Brief. In the copy, every record below must appear exactly as given, and no picture may appear.

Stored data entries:
[Start of section]

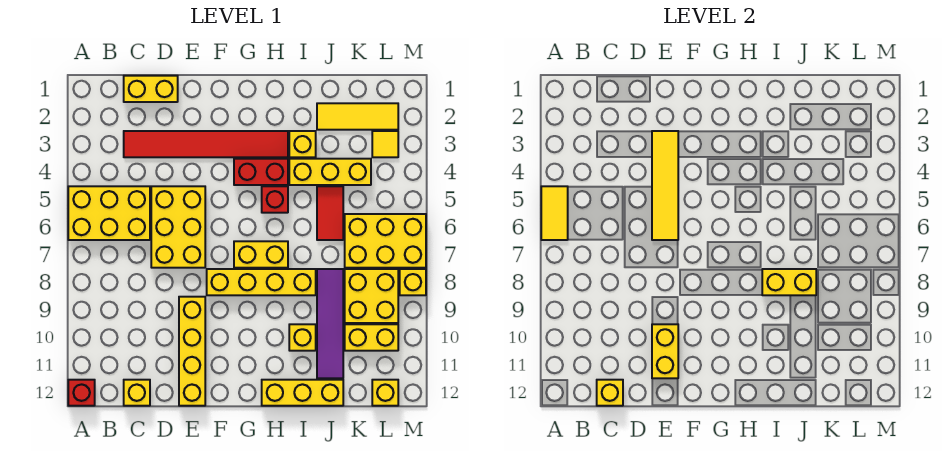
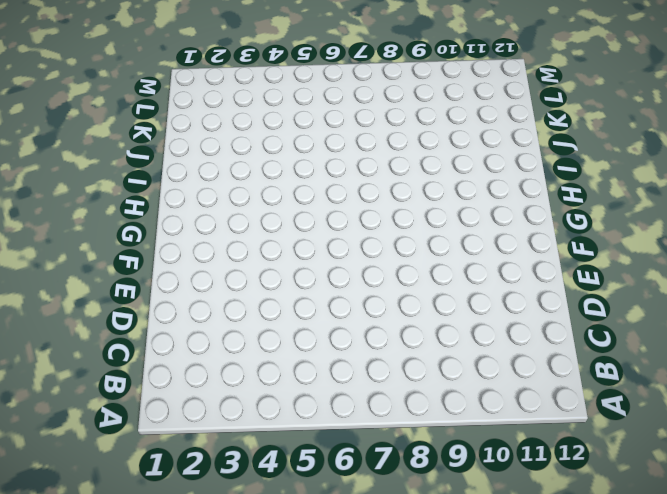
none -> yellow brick A5:C6 level 1
none -> red brick A12 level 1
none -> yellow brick C1:D1 level 1

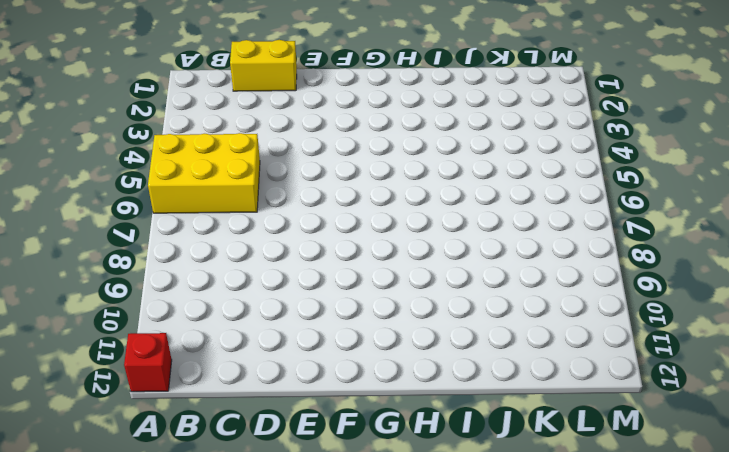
none -> red tile C3:H3 level 1
none -> yellow brick C12 level 1
none -> yellow brick D5:E7 level 1

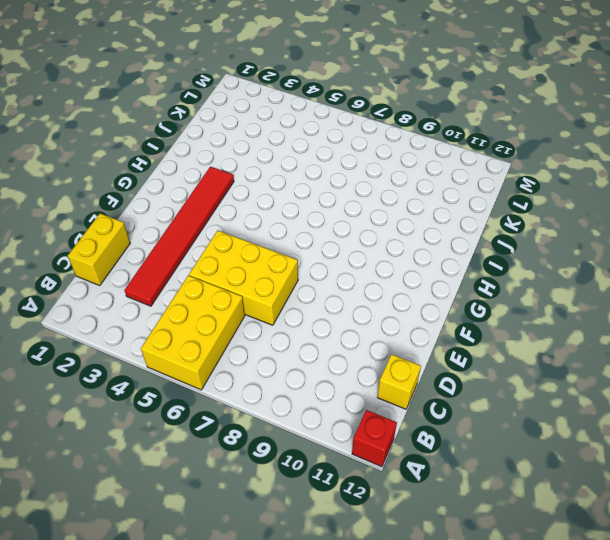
none -> yellow brick E9:E12 level 1
none -> yellow brick F8:I8 level 1
none -> red brick G4:H4 level 1

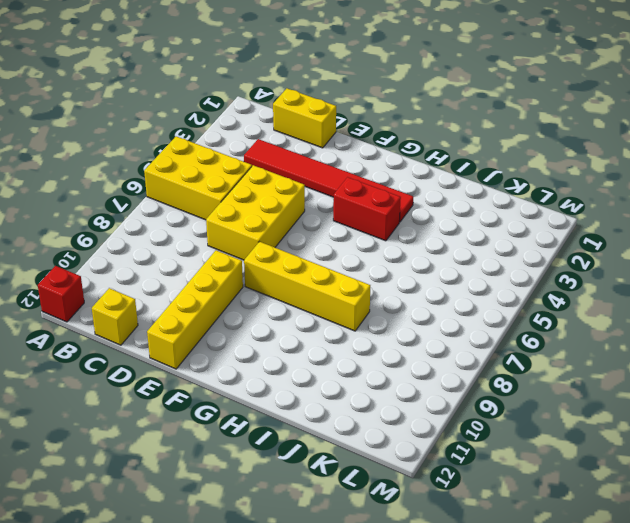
none -> yellow brick G7:H7 level 1
none -> red brick H5 level 1
none -> yellow brick H12:J12 level 1

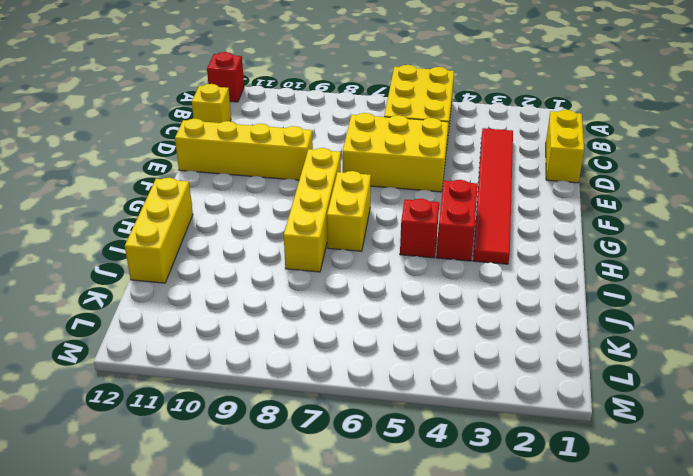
none -> yellow brick I3 level 1
none -> yellow brick I4:K4 level 1
none -> yellow brick I10 level 1

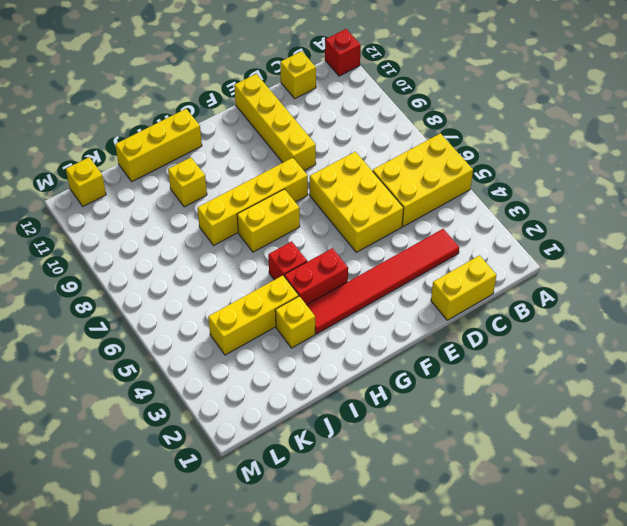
none -> yellow tile J2:L2 level 1
none -> red tile J5:J6 level 1
none -> purple tile J8:J11 level 1

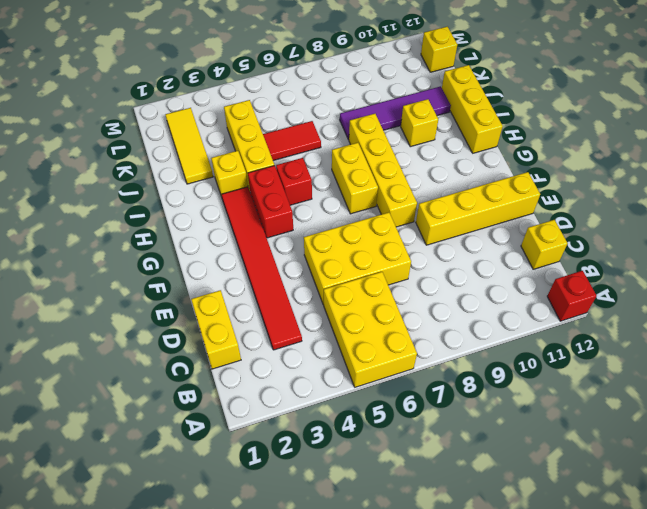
none -> yellow brick K6:M7 level 1
none -> yellow brick K8:L9 level 1
none -> yellow brick K10:L10 level 1

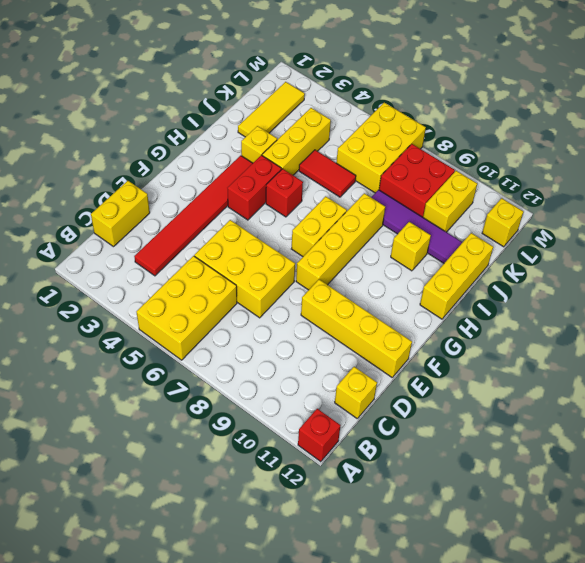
red brick K8:L9 level 1 -> yellow brick K8:L9 level 1
none -> yellow tile L3 level 1
none -> yellow brick M8 level 1
none -> yellow tile A5:A6 level 2

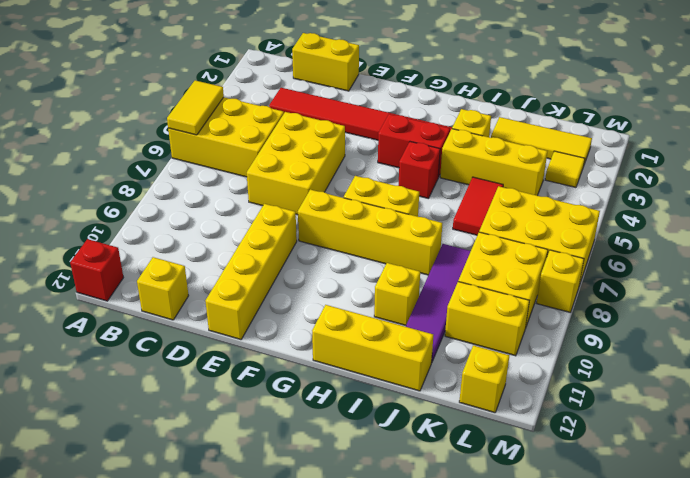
none -> yellow brick C12 level 2
none -> yellow tile E3:E6 level 2
none -> yellow brick E10:E11 level 2

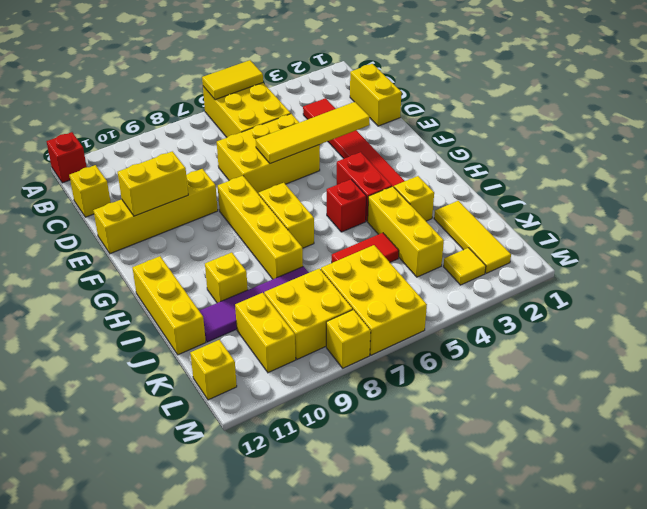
none -> yellow brick C12 level 2
none -> yellow brick I8:J8 level 2

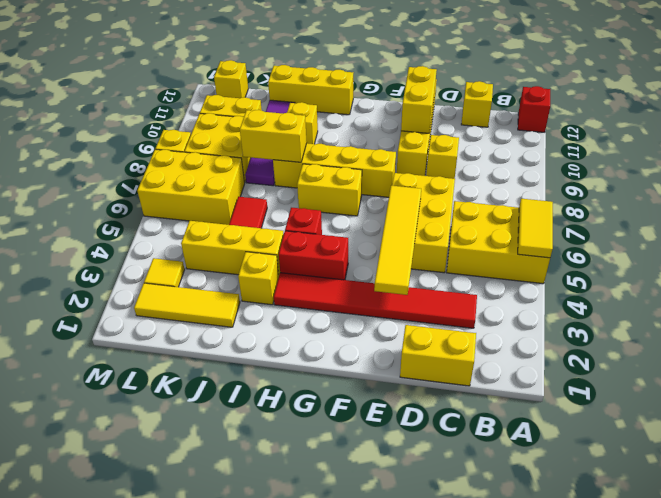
yellow brick D9 level 1 -> yellow brick C12 level 2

[End of section]

Answer to this exercise.
none -> yellow brick A5:C6 level 1
none -> red brick A12 level 1
none -> yellow brick C1:D1 level 1

none -> red tile C3:H3 level 1
none -> yellow brick C12 level 1
none -> yellow brick D5:E7 level 1

none -> yellow brick E9:E12 level 1
none -> yellow brick F8:I8 level 1
none -> red brick G4:H4 level 1

none -> yellow brick G7:H7 level 1
none -> red brick H5 level 1
none -> yellow brick H12:J12 level 1

none -> yellow brick I3 level 1
none -> yellow brick I4:K4 level 1
none -> yellow brick I10 level 1

none -> yellow tile J2:L2 level 1
none -> red tile J5:J6 level 1
none -> purple tile J8:J11 level 1

none -> yellow brick K6:M7 level 1
none -> yellow brick K8:L9 level 1
none -> yellow brick K10:L10 level 1

red brick K8:L9 level 1 -> yellow brick K8:L9 level 1
none -> yellow tile L3 level 1
none -> yellow brick M8 level 1
none -> yellow tile A5:A6 level 2

none -> yellow brick C12 level 2
none -> yellow tile E3:E6 level 2
none -> yellow brick E10:E11 level 2

none -> yellow brick C12 level 2
none -> yellow brick I8:J8 level 2

yellow brick D9 level 1 -> yellow brick C12 level 2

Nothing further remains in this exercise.